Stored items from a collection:
* * *

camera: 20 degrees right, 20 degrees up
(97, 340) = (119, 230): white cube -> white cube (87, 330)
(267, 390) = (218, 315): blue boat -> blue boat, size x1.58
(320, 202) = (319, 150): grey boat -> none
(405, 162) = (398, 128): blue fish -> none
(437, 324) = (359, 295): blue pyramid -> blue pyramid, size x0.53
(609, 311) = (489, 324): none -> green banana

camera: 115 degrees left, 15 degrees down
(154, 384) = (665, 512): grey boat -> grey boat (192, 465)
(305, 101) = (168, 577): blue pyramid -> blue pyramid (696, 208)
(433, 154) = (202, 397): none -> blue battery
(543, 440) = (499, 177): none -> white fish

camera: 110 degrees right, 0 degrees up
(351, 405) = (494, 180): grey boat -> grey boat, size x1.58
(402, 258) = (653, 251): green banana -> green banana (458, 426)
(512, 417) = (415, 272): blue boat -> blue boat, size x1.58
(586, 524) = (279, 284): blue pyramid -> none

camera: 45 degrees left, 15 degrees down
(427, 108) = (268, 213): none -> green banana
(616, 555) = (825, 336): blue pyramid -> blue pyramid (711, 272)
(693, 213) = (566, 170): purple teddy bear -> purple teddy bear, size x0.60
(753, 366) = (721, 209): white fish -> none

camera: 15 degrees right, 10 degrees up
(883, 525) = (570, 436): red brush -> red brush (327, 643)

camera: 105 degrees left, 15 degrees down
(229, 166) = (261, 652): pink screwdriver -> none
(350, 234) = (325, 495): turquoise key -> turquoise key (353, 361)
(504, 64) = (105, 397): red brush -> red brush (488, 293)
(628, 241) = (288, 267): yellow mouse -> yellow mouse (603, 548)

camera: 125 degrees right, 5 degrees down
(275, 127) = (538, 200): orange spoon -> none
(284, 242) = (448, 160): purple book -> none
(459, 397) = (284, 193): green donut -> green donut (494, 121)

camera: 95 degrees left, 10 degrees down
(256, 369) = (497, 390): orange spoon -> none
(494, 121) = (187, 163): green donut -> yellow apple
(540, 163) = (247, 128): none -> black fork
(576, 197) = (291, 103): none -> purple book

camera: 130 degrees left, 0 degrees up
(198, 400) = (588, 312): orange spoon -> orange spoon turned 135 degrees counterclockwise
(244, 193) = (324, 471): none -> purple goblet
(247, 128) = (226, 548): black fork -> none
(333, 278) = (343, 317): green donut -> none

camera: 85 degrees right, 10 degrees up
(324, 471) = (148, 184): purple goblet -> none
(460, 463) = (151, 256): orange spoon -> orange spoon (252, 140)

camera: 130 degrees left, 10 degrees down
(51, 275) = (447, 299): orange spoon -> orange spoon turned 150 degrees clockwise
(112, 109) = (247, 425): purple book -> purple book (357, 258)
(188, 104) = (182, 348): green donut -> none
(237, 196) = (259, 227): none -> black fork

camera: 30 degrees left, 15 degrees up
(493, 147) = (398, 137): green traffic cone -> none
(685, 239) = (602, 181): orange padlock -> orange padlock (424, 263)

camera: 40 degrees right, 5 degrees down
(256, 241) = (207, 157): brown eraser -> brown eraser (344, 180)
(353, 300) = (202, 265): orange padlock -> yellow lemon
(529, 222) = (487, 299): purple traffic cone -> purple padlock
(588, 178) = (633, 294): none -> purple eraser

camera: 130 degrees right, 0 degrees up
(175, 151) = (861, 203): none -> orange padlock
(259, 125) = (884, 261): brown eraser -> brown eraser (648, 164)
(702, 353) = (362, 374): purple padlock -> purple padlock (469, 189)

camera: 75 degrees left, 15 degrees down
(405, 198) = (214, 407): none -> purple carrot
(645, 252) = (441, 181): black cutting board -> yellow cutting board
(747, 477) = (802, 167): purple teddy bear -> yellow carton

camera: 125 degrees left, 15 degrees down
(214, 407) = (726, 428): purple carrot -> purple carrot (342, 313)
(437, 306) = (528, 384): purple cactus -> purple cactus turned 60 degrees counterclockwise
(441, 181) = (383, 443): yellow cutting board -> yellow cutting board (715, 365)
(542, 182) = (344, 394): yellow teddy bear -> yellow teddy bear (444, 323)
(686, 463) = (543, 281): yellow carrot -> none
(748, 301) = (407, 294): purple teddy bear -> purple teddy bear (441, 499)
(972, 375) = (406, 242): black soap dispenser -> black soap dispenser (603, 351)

* * *

• Assignment: When the string "bear" appears in a line of the records above, that line is to be copied.

• Reply to the exercise:
(693, 213) = (566, 170): purple teddy bear -> purple teddy bear, size x0.60
(747, 477) = (802, 167): purple teddy bear -> yellow carton
(542, 182) = (344, 394): yellow teddy bear -> yellow teddy bear (444, 323)
(748, 301) = (407, 294): purple teddy bear -> purple teddy bear (441, 499)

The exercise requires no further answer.